Read the records below and copy each line that contains "plus".
• • • • • • •
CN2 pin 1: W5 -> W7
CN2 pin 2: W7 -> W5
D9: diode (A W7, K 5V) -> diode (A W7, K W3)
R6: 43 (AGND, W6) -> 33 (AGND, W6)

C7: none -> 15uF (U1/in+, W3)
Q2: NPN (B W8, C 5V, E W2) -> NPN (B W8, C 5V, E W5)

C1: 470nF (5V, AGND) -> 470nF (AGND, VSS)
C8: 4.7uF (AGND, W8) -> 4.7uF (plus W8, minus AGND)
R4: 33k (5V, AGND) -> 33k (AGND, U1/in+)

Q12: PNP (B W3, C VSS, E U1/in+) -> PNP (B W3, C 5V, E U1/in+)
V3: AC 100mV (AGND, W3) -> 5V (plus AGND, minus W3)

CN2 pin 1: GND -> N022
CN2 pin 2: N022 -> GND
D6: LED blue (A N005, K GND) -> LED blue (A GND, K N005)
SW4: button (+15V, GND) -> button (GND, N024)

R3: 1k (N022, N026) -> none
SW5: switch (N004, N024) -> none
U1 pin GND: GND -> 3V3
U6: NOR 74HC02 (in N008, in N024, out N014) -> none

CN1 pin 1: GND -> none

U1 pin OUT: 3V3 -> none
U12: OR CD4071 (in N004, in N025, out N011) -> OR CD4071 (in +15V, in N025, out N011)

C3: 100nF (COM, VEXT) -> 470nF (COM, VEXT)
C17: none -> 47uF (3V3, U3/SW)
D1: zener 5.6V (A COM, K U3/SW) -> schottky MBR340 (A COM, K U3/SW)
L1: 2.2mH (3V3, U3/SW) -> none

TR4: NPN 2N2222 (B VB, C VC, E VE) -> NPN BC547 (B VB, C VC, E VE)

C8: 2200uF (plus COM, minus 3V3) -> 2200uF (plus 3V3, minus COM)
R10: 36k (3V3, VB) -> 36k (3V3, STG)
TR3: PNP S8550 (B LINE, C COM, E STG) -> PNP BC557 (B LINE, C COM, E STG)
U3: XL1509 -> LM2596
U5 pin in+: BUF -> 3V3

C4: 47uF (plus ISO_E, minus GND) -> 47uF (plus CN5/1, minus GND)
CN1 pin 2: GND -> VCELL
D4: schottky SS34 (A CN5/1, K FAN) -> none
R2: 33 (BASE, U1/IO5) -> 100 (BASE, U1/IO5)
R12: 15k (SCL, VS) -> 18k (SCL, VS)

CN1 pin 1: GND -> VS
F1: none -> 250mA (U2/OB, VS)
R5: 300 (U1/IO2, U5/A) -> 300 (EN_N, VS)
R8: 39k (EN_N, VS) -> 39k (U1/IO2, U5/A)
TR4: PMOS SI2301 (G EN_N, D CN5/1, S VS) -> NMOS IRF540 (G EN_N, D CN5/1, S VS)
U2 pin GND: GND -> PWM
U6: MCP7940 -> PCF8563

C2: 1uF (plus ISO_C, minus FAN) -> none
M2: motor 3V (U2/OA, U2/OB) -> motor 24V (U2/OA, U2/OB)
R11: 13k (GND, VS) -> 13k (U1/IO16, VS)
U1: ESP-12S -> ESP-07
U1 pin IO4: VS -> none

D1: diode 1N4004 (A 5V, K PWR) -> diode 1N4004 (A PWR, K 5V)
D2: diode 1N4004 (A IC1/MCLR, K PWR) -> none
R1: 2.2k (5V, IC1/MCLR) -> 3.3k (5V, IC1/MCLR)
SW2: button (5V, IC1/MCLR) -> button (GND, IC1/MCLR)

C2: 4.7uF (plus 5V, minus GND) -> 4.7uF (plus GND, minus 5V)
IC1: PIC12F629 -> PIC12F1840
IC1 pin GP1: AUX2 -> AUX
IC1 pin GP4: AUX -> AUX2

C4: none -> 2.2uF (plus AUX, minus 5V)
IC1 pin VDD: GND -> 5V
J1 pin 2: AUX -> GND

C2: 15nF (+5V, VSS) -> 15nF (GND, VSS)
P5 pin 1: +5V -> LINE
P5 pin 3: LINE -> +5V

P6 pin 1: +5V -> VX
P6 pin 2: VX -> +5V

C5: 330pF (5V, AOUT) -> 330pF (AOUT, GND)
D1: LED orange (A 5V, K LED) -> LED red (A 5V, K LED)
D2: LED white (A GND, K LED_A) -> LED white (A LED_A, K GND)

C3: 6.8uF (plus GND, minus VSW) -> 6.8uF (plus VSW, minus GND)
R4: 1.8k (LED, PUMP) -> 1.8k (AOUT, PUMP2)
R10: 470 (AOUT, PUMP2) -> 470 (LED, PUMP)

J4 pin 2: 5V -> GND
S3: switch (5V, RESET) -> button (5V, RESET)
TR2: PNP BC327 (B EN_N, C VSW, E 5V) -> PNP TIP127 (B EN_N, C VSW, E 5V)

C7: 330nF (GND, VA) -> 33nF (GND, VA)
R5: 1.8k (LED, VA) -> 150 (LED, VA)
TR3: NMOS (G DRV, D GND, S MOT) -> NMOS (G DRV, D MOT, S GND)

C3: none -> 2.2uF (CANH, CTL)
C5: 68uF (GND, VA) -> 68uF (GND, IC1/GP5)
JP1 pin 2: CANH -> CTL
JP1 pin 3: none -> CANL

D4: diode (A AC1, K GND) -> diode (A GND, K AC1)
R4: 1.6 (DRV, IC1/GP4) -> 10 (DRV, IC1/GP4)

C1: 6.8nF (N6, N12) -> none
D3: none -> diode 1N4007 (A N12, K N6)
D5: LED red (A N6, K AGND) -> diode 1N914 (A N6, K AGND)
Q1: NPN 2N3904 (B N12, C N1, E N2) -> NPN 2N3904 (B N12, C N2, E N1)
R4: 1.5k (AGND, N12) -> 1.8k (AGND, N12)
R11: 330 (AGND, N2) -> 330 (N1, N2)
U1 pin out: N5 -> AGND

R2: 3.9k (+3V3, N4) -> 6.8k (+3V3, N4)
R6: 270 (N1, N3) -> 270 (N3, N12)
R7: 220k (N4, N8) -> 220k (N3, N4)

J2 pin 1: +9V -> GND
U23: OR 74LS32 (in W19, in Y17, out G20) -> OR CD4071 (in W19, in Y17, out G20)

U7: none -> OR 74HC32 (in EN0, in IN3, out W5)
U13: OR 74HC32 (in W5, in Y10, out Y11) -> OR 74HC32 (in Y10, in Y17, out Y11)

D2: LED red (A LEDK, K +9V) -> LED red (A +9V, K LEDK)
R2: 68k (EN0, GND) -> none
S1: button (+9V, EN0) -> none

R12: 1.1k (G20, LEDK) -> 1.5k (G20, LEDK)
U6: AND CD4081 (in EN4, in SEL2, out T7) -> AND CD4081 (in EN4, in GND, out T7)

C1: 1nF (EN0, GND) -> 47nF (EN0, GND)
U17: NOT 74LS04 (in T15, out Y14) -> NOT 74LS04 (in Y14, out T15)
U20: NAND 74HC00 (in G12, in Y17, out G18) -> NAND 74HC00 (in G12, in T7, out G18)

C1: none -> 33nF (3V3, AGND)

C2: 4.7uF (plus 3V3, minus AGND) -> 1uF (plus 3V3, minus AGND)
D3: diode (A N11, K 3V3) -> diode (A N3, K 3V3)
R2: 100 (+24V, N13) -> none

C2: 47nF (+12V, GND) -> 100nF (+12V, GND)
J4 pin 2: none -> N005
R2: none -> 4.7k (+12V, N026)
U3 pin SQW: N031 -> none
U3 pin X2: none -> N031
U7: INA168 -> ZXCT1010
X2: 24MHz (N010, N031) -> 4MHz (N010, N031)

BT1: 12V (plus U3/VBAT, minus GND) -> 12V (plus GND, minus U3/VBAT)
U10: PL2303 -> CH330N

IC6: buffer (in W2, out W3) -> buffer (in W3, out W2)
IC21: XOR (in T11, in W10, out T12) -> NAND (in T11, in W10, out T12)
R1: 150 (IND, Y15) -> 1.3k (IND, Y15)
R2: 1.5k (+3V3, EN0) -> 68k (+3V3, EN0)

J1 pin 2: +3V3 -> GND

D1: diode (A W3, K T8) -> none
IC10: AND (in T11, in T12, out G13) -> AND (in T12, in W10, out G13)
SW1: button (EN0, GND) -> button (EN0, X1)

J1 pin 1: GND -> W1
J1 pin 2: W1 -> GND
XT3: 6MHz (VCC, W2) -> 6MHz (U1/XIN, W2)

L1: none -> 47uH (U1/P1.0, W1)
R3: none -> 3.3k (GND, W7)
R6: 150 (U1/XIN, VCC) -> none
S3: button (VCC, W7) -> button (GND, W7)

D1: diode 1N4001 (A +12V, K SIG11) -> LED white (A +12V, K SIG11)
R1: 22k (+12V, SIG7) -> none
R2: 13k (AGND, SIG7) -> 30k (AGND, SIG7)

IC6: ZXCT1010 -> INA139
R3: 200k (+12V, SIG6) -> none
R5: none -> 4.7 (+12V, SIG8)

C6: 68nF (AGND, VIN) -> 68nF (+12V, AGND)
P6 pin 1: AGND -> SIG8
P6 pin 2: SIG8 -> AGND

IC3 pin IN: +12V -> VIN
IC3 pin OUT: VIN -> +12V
• • • • • • •
## FINAL ANSWER
C8: 4.7uF (AGND, W8) -> 4.7uF (plus W8, minus AGND)
V3: AC 100mV (AGND, W3) -> 5V (plus AGND, minus W3)
C8: 2200uF (plus COM, minus 3V3) -> 2200uF (plus 3V3, minus COM)
C4: 47uF (plus ISO_E, minus GND) -> 47uF (plus CN5/1, minus GND)
C2: 1uF (plus ISO_C, minus FAN) -> none
C2: 4.7uF (plus 5V, minus GND) -> 4.7uF (plus GND, minus 5V)
C4: none -> 2.2uF (plus AUX, minus 5V)
C3: 6.8uF (plus GND, minus VSW) -> 6.8uF (plus VSW, minus GND)
C2: 4.7uF (plus 3V3, minus AGND) -> 1uF (plus 3V3, minus AGND)
BT1: 12V (plus U3/VBAT, minus GND) -> 12V (plus GND, minus U3/VBAT)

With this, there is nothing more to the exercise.